MATERIAL FOR THIS EXERCISE START

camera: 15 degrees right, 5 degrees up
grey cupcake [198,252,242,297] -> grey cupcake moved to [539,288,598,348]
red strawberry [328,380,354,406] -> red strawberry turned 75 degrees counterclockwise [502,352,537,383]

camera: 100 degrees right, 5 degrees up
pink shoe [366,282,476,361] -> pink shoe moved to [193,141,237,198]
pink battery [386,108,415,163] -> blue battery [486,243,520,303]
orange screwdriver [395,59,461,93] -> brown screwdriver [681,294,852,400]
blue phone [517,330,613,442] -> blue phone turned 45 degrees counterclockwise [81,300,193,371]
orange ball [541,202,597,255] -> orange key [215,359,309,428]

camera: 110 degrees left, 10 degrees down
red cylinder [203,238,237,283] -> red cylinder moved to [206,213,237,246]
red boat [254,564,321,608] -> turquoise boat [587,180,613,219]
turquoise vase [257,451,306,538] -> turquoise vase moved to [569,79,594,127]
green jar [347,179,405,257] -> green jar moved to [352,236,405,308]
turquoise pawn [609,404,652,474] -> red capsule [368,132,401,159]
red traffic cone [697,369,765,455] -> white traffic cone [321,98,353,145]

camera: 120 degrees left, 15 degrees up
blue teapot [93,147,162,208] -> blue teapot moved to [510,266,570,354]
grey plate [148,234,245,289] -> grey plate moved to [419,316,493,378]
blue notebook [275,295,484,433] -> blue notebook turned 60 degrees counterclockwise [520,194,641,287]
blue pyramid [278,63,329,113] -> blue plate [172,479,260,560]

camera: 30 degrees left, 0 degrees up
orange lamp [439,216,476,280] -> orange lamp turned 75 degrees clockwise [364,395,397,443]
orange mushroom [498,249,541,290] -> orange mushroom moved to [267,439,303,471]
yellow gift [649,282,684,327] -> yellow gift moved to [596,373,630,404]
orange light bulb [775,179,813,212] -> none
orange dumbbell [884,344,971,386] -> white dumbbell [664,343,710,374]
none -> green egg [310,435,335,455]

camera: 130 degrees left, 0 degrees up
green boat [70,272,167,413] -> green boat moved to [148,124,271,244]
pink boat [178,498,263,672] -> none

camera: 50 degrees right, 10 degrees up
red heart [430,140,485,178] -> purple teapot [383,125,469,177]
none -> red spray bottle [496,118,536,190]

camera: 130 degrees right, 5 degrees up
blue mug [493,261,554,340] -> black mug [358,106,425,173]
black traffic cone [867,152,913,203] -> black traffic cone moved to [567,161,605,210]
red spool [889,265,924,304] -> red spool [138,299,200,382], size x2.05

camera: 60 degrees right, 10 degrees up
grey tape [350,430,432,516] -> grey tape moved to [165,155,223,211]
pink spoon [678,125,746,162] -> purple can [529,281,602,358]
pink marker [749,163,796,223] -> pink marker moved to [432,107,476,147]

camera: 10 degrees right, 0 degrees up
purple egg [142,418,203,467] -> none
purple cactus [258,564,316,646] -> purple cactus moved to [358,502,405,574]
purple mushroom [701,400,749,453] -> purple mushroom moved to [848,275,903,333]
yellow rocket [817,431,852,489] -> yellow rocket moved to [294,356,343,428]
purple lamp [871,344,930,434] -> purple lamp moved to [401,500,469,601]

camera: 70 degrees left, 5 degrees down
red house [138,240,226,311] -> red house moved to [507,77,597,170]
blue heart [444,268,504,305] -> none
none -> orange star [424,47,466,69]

MATERIAL FOR THIS EXERCISE END

### DESCRIPTION OF THE TASK
With no words changed, transcribe the records above.

### SOLUTION TO THE PROBLEM
camera: 15 degrees right, 5 degrees up
grey cupcake [198,252,242,297] -> grey cupcake moved to [539,288,598,348]
red strawberry [328,380,354,406] -> red strawberry turned 75 degrees counterclockwise [502,352,537,383]

camera: 100 degrees right, 5 degrees up
pink shoe [366,282,476,361] -> pink shoe moved to [193,141,237,198]
pink battery [386,108,415,163] -> blue battery [486,243,520,303]
orange screwdriver [395,59,461,93] -> brown screwdriver [681,294,852,400]
blue phone [517,330,613,442] -> blue phone turned 45 degrees counterclockwise [81,300,193,371]
orange ball [541,202,597,255] -> orange key [215,359,309,428]

camera: 110 degrees left, 10 degrees down
red cylinder [203,238,237,283] -> red cylinder moved to [206,213,237,246]
red boat [254,564,321,608] -> turquoise boat [587,180,613,219]
turquoise vase [257,451,306,538] -> turquoise vase moved to [569,79,594,127]
green jar [347,179,405,257] -> green jar moved to [352,236,405,308]
turquoise pawn [609,404,652,474] -> red capsule [368,132,401,159]
red traffic cone [697,369,765,455] -> white traffic cone [321,98,353,145]

camera: 120 degrees left, 15 degrees up
blue teapot [93,147,162,208] -> blue teapot moved to [510,266,570,354]
grey plate [148,234,245,289] -> grey plate moved to [419,316,493,378]
blue notebook [275,295,484,433] -> blue notebook turned 60 degrees counterclockwise [520,194,641,287]
blue pyramid [278,63,329,113] -> blue plate [172,479,260,560]

camera: 30 degrees left, 0 degrees up
orange lamp [439,216,476,280] -> orange lamp turned 75 degrees clockwise [364,395,397,443]
orange mushroom [498,249,541,290] -> orange mushroom moved to [267,439,303,471]
yellow gift [649,282,684,327] -> yellow gift moved to [596,373,630,404]
orange light bulb [775,179,813,212] -> none
orange dumbbell [884,344,971,386] -> white dumbbell [664,343,710,374]
none -> green egg [310,435,335,455]

camera: 130 degrees left, 0 degrees up
green boat [70,272,167,413] -> green boat moved to [148,124,271,244]
pink boat [178,498,263,672] -> none

camera: 50 degrees right, 10 degrees up
red heart [430,140,485,178] -> purple teapot [383,125,469,177]
none -> red spray bottle [496,118,536,190]

camera: 130 degrees right, 5 degrees up
blue mug [493,261,554,340] -> black mug [358,106,425,173]
black traffic cone [867,152,913,203] -> black traffic cone moved to [567,161,605,210]
red spool [889,265,924,304] -> red spool [138,299,200,382], size x2.05

camera: 60 degrees right, 10 degrees up
grey tape [350,430,432,516] -> grey tape moved to [165,155,223,211]
pink spoon [678,125,746,162] -> purple can [529,281,602,358]
pink marker [749,163,796,223] -> pink marker moved to [432,107,476,147]

camera: 10 degrees right, 0 degrees up
purple egg [142,418,203,467] -> none
purple cactus [258,564,316,646] -> purple cactus moved to [358,502,405,574]
purple mushroom [701,400,749,453] -> purple mushroom moved to [848,275,903,333]
yellow rocket [817,431,852,489] -> yellow rocket moved to [294,356,343,428]
purple lamp [871,344,930,434] -> purple lamp moved to [401,500,469,601]

camera: 70 degrees left, 5 degrees down
red house [138,240,226,311] -> red house moved to [507,77,597,170]
blue heart [444,268,504,305] -> none
none -> orange star [424,47,466,69]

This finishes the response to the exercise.